Activity
Each line of the records below that holds "NMOS" should be copied out.

*** Opening Data for this exercise ***

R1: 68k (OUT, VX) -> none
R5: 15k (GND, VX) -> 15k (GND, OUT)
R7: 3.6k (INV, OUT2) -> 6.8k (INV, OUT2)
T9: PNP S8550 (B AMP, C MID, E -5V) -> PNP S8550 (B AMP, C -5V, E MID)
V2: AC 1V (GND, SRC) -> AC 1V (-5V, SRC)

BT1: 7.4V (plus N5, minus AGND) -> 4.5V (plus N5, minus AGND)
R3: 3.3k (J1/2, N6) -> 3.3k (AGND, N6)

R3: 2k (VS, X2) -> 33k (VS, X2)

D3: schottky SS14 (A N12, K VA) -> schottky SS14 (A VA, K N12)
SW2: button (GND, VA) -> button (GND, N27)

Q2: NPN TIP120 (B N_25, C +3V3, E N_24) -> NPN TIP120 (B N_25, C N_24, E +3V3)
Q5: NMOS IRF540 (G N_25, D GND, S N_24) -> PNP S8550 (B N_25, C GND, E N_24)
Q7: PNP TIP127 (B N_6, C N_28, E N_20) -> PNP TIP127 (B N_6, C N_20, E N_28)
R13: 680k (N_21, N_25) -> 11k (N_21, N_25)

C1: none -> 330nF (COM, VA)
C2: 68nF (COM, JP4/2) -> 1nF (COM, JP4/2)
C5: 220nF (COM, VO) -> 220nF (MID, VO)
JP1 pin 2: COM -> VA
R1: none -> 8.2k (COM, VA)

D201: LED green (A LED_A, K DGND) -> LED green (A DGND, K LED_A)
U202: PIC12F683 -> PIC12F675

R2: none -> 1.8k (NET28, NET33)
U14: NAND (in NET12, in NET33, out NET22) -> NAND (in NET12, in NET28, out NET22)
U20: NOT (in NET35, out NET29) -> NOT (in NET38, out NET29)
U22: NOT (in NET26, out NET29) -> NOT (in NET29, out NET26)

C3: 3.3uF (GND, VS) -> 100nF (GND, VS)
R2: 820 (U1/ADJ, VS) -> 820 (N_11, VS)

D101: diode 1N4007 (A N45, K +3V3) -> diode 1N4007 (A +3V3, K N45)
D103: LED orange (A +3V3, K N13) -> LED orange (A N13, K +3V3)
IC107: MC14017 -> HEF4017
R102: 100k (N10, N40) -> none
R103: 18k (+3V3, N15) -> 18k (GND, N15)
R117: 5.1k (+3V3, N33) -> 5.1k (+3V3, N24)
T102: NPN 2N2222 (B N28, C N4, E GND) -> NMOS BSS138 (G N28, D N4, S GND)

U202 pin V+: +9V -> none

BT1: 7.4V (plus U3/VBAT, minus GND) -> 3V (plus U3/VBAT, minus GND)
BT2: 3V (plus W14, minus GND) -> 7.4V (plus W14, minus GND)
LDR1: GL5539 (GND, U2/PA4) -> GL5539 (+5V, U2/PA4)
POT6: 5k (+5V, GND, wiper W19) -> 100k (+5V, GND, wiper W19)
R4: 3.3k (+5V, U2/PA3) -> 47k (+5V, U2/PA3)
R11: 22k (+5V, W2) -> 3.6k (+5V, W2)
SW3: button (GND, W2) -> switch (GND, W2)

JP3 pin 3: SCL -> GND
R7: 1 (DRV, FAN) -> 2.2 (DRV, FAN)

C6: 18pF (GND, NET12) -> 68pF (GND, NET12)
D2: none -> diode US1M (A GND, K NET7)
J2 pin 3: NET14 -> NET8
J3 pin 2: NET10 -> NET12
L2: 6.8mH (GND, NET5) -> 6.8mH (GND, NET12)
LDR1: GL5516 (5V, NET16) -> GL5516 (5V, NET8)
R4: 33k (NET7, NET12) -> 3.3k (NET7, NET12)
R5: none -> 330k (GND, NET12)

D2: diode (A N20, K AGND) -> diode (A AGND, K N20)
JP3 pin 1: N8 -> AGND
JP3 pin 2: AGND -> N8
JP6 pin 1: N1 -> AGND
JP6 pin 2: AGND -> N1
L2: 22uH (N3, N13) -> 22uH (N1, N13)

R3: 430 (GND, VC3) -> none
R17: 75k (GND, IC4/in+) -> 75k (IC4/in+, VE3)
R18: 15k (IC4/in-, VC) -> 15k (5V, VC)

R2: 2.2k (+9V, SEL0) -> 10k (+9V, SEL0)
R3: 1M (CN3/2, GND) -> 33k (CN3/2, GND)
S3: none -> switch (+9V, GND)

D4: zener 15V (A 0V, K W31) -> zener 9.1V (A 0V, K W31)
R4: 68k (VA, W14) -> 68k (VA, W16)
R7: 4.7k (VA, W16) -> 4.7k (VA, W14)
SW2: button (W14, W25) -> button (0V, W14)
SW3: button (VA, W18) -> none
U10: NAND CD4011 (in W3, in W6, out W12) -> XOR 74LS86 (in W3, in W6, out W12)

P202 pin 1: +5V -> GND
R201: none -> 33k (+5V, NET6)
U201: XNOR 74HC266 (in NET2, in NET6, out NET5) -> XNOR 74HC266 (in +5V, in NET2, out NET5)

*** Closing Data for this exercise ***

Expected output
Q5: NMOS IRF540 (G N_25, D GND, S N_24) -> PNP S8550 (B N_25, C GND, E N_24)
T102: NPN 2N2222 (B N28, C N4, E GND) -> NMOS BSS138 (G N28, D N4, S GND)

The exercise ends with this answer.